**What to do:**
Give back the data in full. Leave nothing out.

**Records supplied:**
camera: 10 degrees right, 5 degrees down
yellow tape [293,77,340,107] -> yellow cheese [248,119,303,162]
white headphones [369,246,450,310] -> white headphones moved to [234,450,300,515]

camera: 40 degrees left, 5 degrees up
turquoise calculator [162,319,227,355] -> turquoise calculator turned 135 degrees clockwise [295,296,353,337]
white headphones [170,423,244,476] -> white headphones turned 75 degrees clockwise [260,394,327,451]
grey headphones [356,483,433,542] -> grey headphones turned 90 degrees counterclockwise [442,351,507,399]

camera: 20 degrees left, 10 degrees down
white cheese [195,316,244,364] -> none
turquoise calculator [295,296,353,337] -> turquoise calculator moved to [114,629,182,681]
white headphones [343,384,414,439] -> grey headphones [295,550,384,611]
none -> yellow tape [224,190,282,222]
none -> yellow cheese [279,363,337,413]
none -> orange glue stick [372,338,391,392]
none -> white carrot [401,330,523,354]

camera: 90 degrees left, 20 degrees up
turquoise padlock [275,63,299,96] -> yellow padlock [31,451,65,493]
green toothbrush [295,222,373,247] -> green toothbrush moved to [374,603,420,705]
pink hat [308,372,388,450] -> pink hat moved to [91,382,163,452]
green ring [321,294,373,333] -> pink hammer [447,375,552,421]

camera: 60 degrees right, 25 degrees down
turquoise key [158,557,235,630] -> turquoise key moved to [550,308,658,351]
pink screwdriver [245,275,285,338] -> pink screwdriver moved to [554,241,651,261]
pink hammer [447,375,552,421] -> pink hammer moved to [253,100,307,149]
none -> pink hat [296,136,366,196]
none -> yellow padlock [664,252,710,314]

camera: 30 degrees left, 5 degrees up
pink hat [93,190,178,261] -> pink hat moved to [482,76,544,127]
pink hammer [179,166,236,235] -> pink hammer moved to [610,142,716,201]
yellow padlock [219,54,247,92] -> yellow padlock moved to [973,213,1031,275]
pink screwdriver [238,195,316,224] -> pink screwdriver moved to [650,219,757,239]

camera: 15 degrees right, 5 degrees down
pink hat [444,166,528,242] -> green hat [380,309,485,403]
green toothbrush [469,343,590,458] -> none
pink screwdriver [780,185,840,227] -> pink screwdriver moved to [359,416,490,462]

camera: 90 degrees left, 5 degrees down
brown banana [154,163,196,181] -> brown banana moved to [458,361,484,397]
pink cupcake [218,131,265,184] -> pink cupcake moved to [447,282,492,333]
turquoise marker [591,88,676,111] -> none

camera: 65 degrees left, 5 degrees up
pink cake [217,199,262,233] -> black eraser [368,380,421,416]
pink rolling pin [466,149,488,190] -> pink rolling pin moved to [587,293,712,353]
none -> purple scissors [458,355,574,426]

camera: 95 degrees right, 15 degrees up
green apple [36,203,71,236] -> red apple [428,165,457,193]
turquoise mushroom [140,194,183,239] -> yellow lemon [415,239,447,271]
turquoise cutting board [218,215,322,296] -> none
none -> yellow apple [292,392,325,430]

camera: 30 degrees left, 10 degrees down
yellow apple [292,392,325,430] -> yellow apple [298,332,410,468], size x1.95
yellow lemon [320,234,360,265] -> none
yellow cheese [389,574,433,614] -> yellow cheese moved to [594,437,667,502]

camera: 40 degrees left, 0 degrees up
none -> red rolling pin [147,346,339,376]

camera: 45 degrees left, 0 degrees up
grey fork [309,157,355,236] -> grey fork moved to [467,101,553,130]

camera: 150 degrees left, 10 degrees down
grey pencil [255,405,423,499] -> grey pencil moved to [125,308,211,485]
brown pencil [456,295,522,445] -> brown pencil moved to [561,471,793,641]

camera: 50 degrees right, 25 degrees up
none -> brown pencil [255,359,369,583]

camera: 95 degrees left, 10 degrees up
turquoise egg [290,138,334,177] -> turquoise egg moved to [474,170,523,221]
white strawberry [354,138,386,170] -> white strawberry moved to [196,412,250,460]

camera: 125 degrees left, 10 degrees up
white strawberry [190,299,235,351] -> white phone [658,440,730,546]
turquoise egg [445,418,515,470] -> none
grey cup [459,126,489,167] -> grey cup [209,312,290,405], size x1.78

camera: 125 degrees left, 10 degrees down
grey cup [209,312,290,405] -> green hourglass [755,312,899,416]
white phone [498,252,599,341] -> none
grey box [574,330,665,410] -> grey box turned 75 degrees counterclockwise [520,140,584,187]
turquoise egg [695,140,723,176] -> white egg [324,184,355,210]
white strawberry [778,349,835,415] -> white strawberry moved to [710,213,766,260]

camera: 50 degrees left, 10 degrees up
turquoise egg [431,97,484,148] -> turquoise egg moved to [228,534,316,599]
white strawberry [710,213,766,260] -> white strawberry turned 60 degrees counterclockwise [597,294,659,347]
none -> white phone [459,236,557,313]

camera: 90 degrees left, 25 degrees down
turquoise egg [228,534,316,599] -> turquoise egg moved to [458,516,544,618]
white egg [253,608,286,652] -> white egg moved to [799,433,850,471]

**Response to this task:**
camera: 10 degrees right, 5 degrees down
yellow tape [293,77,340,107] -> yellow cheese [248,119,303,162]
white headphones [369,246,450,310] -> white headphones moved to [234,450,300,515]

camera: 40 degrees left, 5 degrees up
turquoise calculator [162,319,227,355] -> turquoise calculator turned 135 degrees clockwise [295,296,353,337]
white headphones [170,423,244,476] -> white headphones turned 75 degrees clockwise [260,394,327,451]
grey headphones [356,483,433,542] -> grey headphones turned 90 degrees counterclockwise [442,351,507,399]

camera: 20 degrees left, 10 degrees down
white cheese [195,316,244,364] -> none
turquoise calculator [295,296,353,337] -> turquoise calculator moved to [114,629,182,681]
white headphones [343,384,414,439] -> grey headphones [295,550,384,611]
none -> yellow tape [224,190,282,222]
none -> yellow cheese [279,363,337,413]
none -> orange glue stick [372,338,391,392]
none -> white carrot [401,330,523,354]

camera: 90 degrees left, 20 degrees up
turquoise padlock [275,63,299,96] -> yellow padlock [31,451,65,493]
green toothbrush [295,222,373,247] -> green toothbrush moved to [374,603,420,705]
pink hat [308,372,388,450] -> pink hat moved to [91,382,163,452]
green ring [321,294,373,333] -> pink hammer [447,375,552,421]

camera: 60 degrees right, 25 degrees down
turquoise key [158,557,235,630] -> turquoise key moved to [550,308,658,351]
pink screwdriver [245,275,285,338] -> pink screwdriver moved to [554,241,651,261]
pink hammer [447,375,552,421] -> pink hammer moved to [253,100,307,149]
none -> pink hat [296,136,366,196]
none -> yellow padlock [664,252,710,314]

camera: 30 degrees left, 5 degrees up
pink hat [93,190,178,261] -> pink hat moved to [482,76,544,127]
pink hammer [179,166,236,235] -> pink hammer moved to [610,142,716,201]
yellow padlock [219,54,247,92] -> yellow padlock moved to [973,213,1031,275]
pink screwdriver [238,195,316,224] -> pink screwdriver moved to [650,219,757,239]

camera: 15 degrees right, 5 degrees down
pink hat [444,166,528,242] -> green hat [380,309,485,403]
green toothbrush [469,343,590,458] -> none
pink screwdriver [780,185,840,227] -> pink screwdriver moved to [359,416,490,462]

camera: 90 degrees left, 5 degrees down
brown banana [154,163,196,181] -> brown banana moved to [458,361,484,397]
pink cupcake [218,131,265,184] -> pink cupcake moved to [447,282,492,333]
turquoise marker [591,88,676,111] -> none

camera: 65 degrees left, 5 degrees up
pink cake [217,199,262,233] -> black eraser [368,380,421,416]
pink rolling pin [466,149,488,190] -> pink rolling pin moved to [587,293,712,353]
none -> purple scissors [458,355,574,426]

camera: 95 degrees right, 15 degrees up
green apple [36,203,71,236] -> red apple [428,165,457,193]
turquoise mushroom [140,194,183,239] -> yellow lemon [415,239,447,271]
turquoise cutting board [218,215,322,296] -> none
none -> yellow apple [292,392,325,430]

camera: 30 degrees left, 10 degrees down
yellow apple [292,392,325,430] -> yellow apple [298,332,410,468], size x1.95
yellow lemon [320,234,360,265] -> none
yellow cheese [389,574,433,614] -> yellow cheese moved to [594,437,667,502]

camera: 40 degrees left, 0 degrees up
none -> red rolling pin [147,346,339,376]

camera: 45 degrees left, 0 degrees up
grey fork [309,157,355,236] -> grey fork moved to [467,101,553,130]

camera: 150 degrees left, 10 degrees down
grey pencil [255,405,423,499] -> grey pencil moved to [125,308,211,485]
brown pencil [456,295,522,445] -> brown pencil moved to [561,471,793,641]

camera: 50 degrees right, 25 degrees up
none -> brown pencil [255,359,369,583]

camera: 95 degrees left, 10 degrees up
turquoise egg [290,138,334,177] -> turquoise egg moved to [474,170,523,221]
white strawberry [354,138,386,170] -> white strawberry moved to [196,412,250,460]

camera: 125 degrees left, 10 degrees up
white strawberry [190,299,235,351] -> white phone [658,440,730,546]
turquoise egg [445,418,515,470] -> none
grey cup [459,126,489,167] -> grey cup [209,312,290,405], size x1.78

camera: 125 degrees left, 10 degrees down
grey cup [209,312,290,405] -> green hourglass [755,312,899,416]
white phone [498,252,599,341] -> none
grey box [574,330,665,410] -> grey box turned 75 degrees counterclockwise [520,140,584,187]
turquoise egg [695,140,723,176] -> white egg [324,184,355,210]
white strawberry [778,349,835,415] -> white strawberry moved to [710,213,766,260]

camera: 50 degrees left, 10 degrees up
turquoise egg [431,97,484,148] -> turquoise egg moved to [228,534,316,599]
white strawberry [710,213,766,260] -> white strawberry turned 60 degrees counterclockwise [597,294,659,347]
none -> white phone [459,236,557,313]

camera: 90 degrees left, 25 degrees down
turquoise egg [228,534,316,599] -> turquoise egg moved to [458,516,544,618]
white egg [253,608,286,652] -> white egg moved to [799,433,850,471]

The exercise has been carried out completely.